- [Supplied data]
——

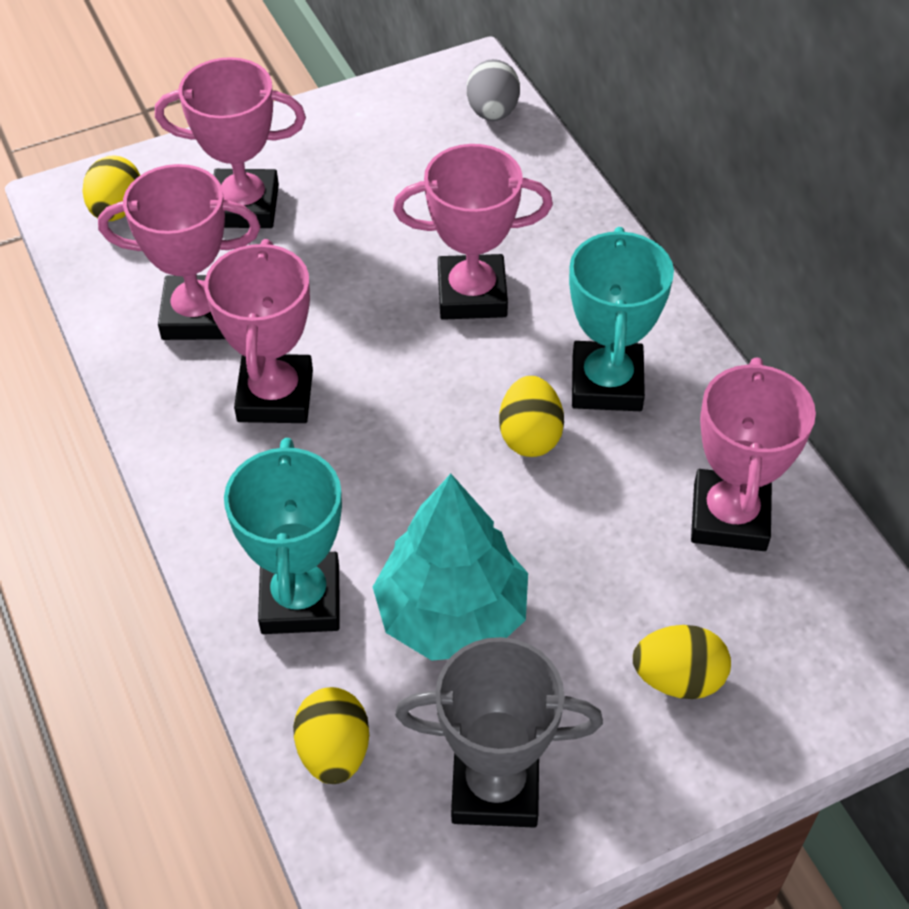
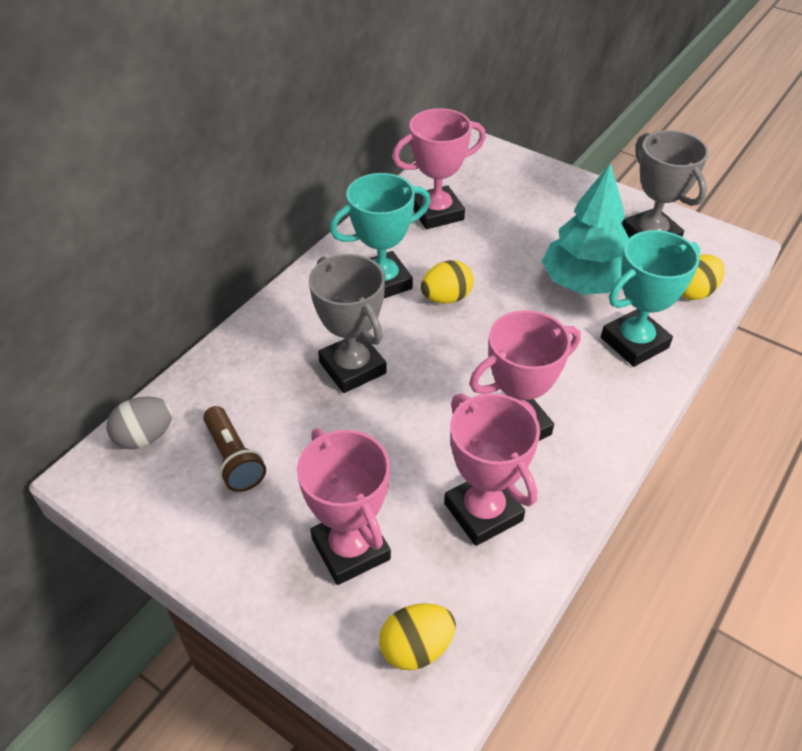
camera: 120 degrees left, 5 degrees down
(415, 163) = (234, 458): none -> brown flashlight
(472, 294) = (352, 368): pink trophy -> grey trophy
(678, 679) = (542, 202): yellow egg -> none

——

- [Directions for this task]
Images in the data above are to be skipped. Retype all other material exactly.

- [Completed task]
camera: 120 degrees left, 5 degrees down
(415, 163) = (234, 458): none -> brown flashlight
(472, 294) = (352, 368): pink trophy -> grey trophy
(678, 679) = (542, 202): yellow egg -> none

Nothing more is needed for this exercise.